_Description of the task_
Put the lines of the material into a JSON list of strings, one string per line, starting at the first line and ending at the line containing "0: (1234, 955)", both included. Omit blank lines and leave the pictures out of the answer.

[begin Task input]

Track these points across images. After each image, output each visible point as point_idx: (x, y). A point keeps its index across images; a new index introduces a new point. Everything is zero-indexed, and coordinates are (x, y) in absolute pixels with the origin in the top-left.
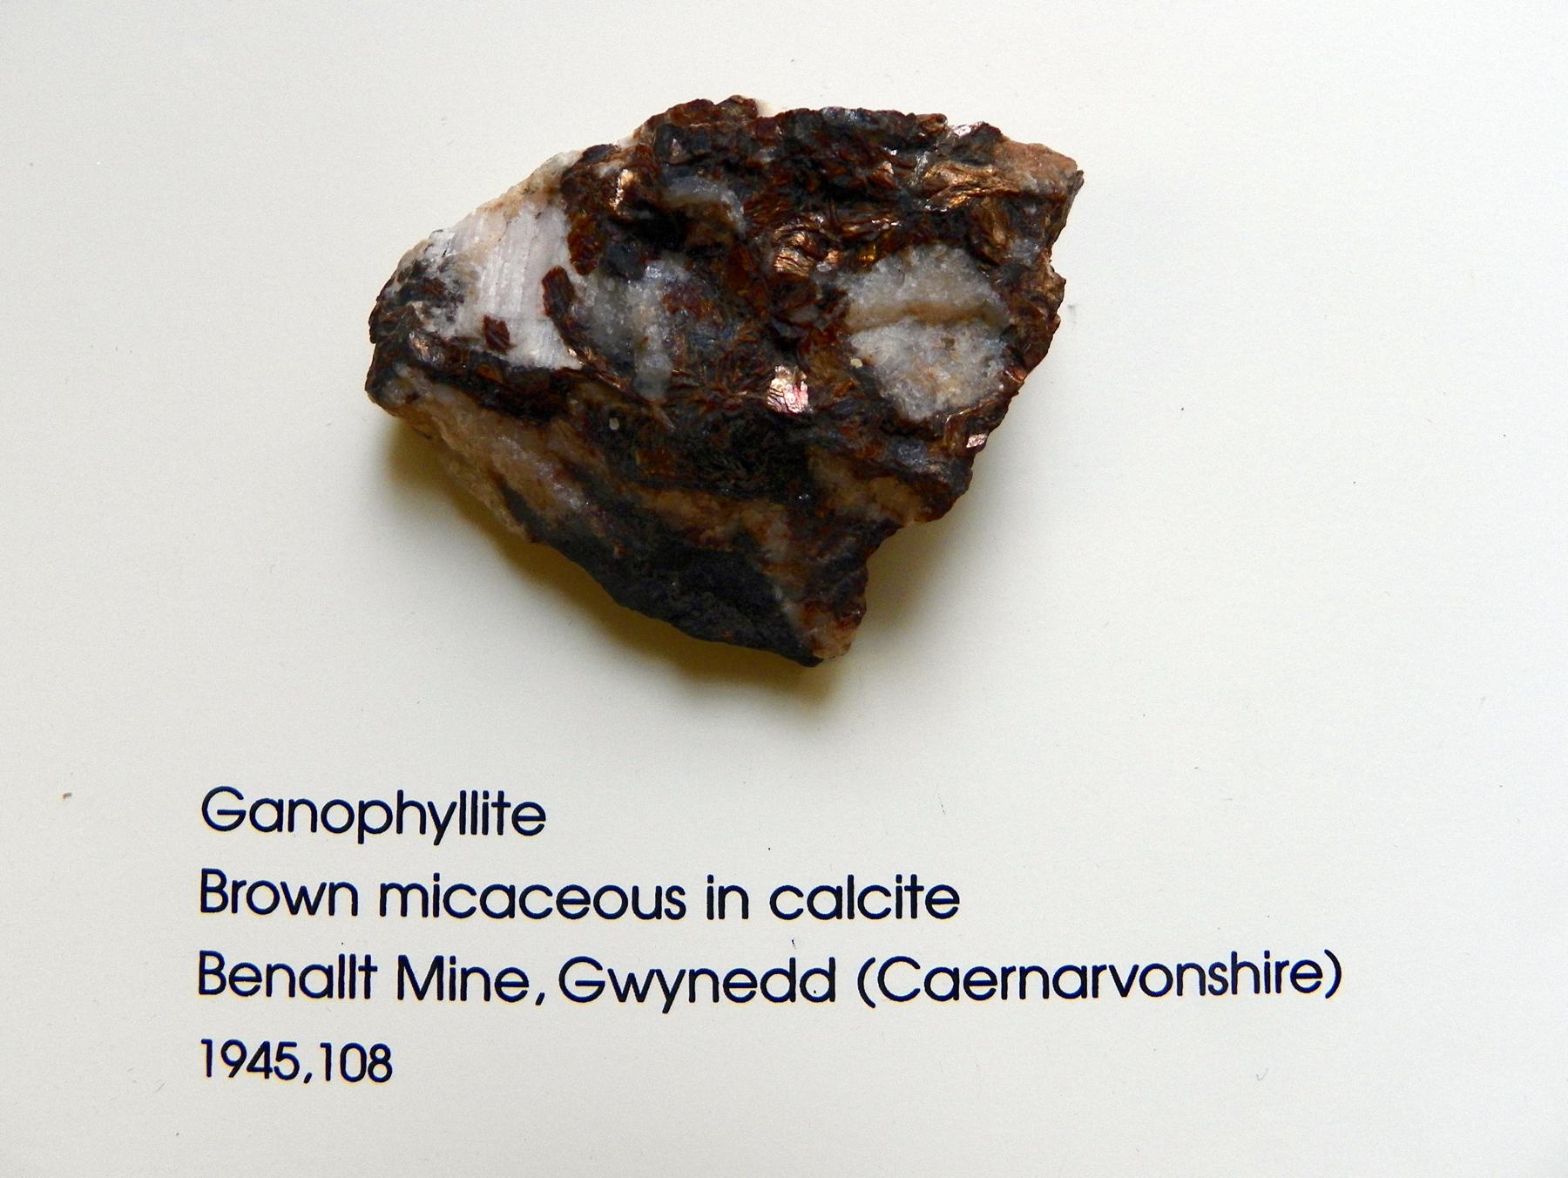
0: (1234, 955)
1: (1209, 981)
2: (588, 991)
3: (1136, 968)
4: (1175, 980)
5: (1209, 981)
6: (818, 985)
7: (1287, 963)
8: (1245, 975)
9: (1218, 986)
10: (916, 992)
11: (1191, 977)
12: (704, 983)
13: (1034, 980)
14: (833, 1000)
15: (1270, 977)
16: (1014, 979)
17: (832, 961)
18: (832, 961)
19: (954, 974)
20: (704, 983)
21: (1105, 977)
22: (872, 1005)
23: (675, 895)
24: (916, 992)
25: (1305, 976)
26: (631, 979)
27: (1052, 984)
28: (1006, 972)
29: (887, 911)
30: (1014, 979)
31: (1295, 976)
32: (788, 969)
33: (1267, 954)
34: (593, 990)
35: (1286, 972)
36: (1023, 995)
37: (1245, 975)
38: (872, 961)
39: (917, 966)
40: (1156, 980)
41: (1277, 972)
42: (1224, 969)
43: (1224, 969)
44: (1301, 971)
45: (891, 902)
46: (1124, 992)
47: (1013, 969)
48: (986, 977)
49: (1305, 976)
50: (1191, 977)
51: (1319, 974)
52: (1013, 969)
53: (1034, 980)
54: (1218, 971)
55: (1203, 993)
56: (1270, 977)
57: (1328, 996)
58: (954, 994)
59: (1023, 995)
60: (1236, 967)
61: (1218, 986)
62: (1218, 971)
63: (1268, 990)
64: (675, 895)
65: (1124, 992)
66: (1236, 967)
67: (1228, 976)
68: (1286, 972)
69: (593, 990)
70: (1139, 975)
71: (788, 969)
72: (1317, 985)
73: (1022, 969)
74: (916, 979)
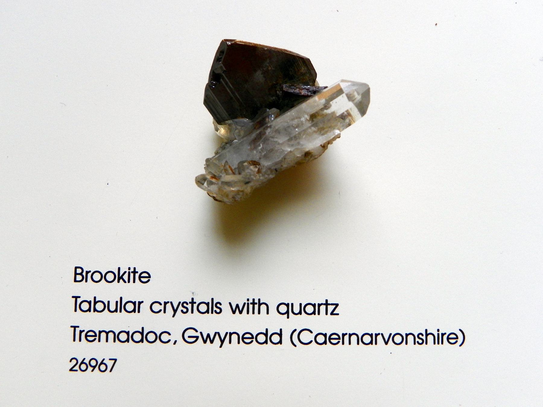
0: (426, 330)
1: (417, 339)
2: (193, 339)
3: (391, 334)
4: (405, 339)
5: (417, 339)
6: (276, 338)
7: (445, 334)
8: (430, 338)
9: (420, 341)
10: (311, 341)
11: (410, 338)
12: (234, 337)
13: (354, 338)
14: (281, 344)
15: (439, 339)
16: (346, 338)
17: (281, 330)
18: (281, 330)
19: (325, 335)
20: (234, 337)
21: (380, 338)
22: (295, 346)
23: (218, 305)
24: (311, 341)
25: (452, 338)
26: (208, 335)
27: (360, 340)
28: (344, 335)
29: (160, 310)
30: (346, 338)
31: (448, 339)
32: (265, 333)
33: (438, 330)
34: (194, 339)
35: (445, 337)
36: (350, 343)
37: (430, 338)
38: (295, 330)
39: (311, 332)
40: (398, 339)
41: (375, 338)
42: (423, 335)
43: (423, 335)
44: (451, 336)
45: (162, 307)
46: (386, 343)
47: (346, 334)
48: (336, 337)
49: (452, 338)
50: (410, 338)
51: (457, 338)
52: (346, 334)
53: (354, 338)
54: (420, 336)
55: (415, 344)
56: (439, 339)
57: (460, 346)
58: (325, 343)
59: (350, 344)
60: (427, 335)
61: (420, 341)
62: (420, 336)
63: (438, 343)
64: (218, 305)
65: (386, 343)
66: (427, 335)
67: (424, 338)
68: (445, 337)
69: (194, 339)
70: (392, 337)
71: (279, 333)
72: (456, 342)
73: (350, 334)
74: (311, 337)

[end Task input]

_Complete output_
[
  "Track these points across images. After each image, output each visible point as point_idx: (x, y). A point keeps its index across images; a new index introduces a new point. Everything is zero-indexed, and coordinates are (x, y) in absolute pixels with the origin in the top-left.",
  "0: (1234, 955)"
]